§ WHAT IS BEING ASKED
Include the line with "(653, 268) = (644, 247): red" and every line before it in the entries below, echoed exactly, but not the pictures.
------------------------------------
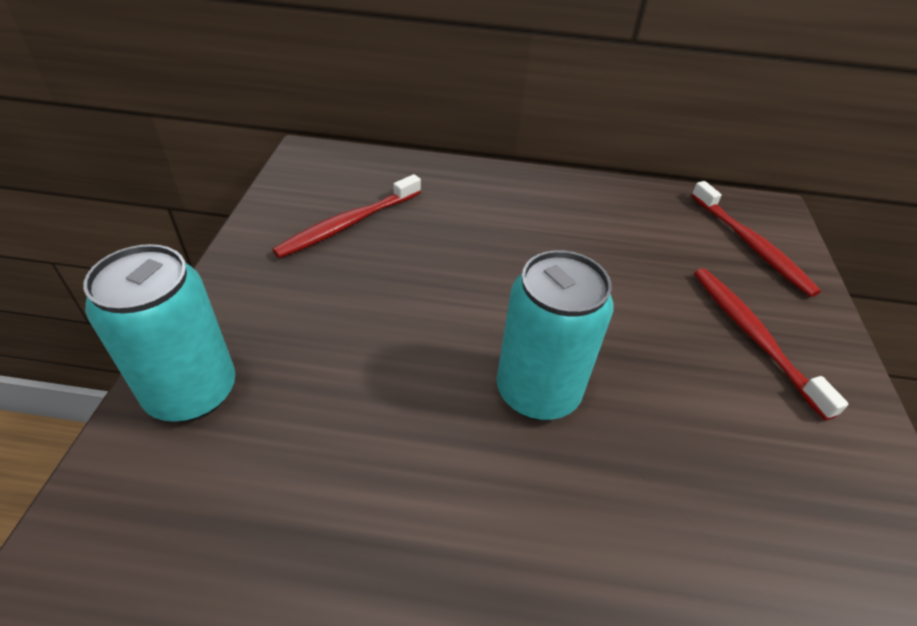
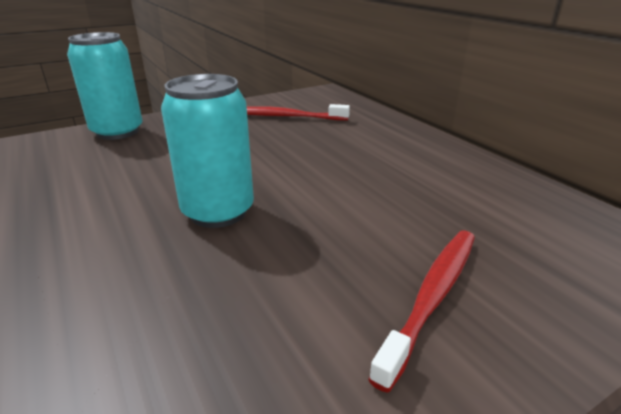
camera: 55 degrees right, 15 degrees down
(751, 245) = (578, 258): red toothbrush -> none

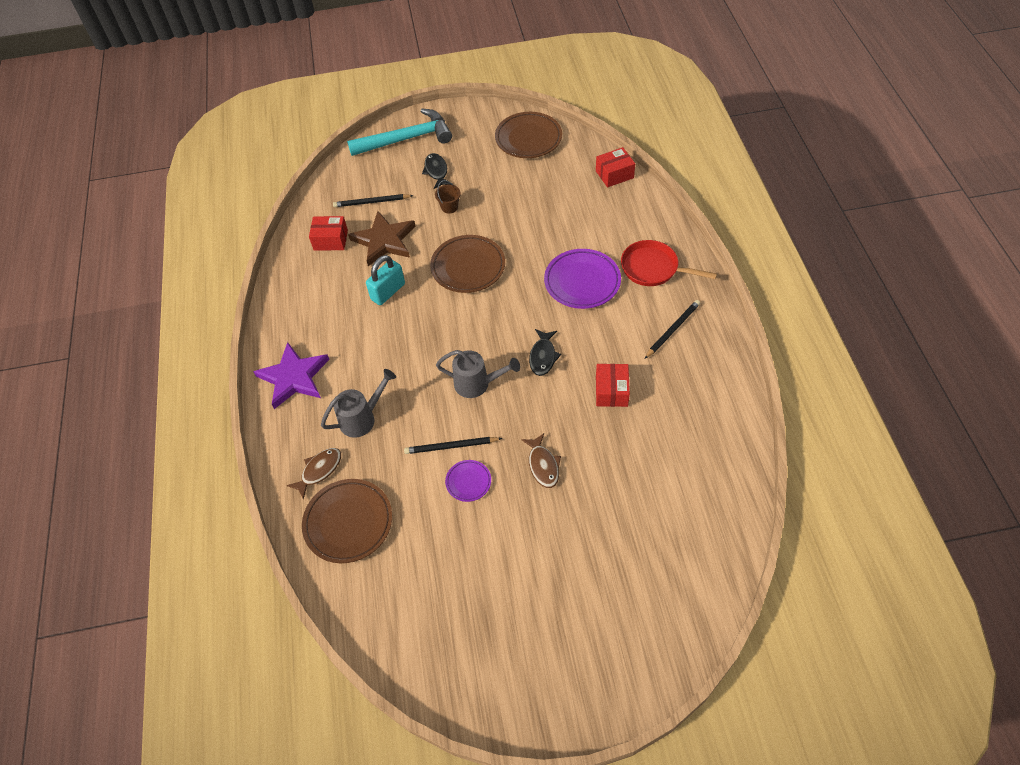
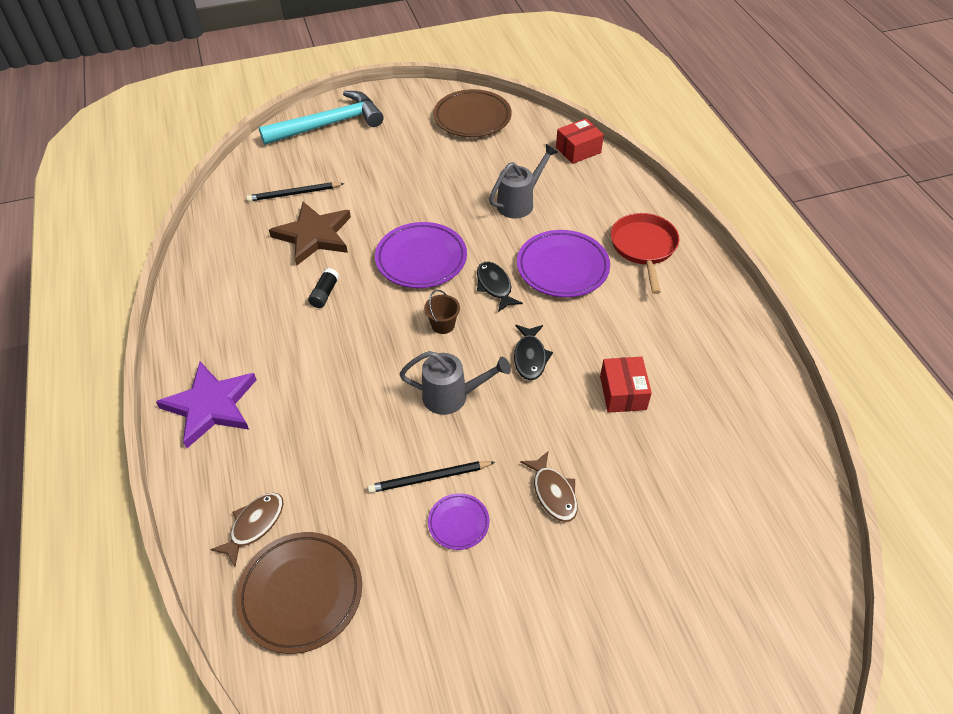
camera: 10 degrees left, 5 degrees down
(330, 240) = (246, 238): red box -> none
(362, 418) = (307, 451): grey watering can -> grey watering can (519, 203)
(388, 292) = (325, 293): turquoise padlock -> black glue stick
(436, 171) = (369, 157): black fish -> black fish (494, 286)
(449, 207) = (389, 194): brown bucket -> brown bucket (443, 325)
(468, 267) = (421, 259): brown plate -> purple plate
(653, 268) = (644, 247): red pan -> red pan turned 75 degrees clockwise
(672, 329) = (682, 315): black pencil -> none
------------------------------------
§ RESPONSE
camera: 55 degrees right, 15 degrees down
(751, 245) = (578, 258): red toothbrush -> none

camera: 10 degrees left, 5 degrees down
(330, 240) = (246, 238): red box -> none
(362, 418) = (307, 451): grey watering can -> grey watering can (519, 203)
(388, 292) = (325, 293): turquoise padlock -> black glue stick
(436, 171) = (369, 157): black fish -> black fish (494, 286)
(449, 207) = (389, 194): brown bucket -> brown bucket (443, 325)
(468, 267) = (421, 259): brown plate -> purple plate
(653, 268) = (644, 247): red pan -> red pan turned 75 degrees clockwise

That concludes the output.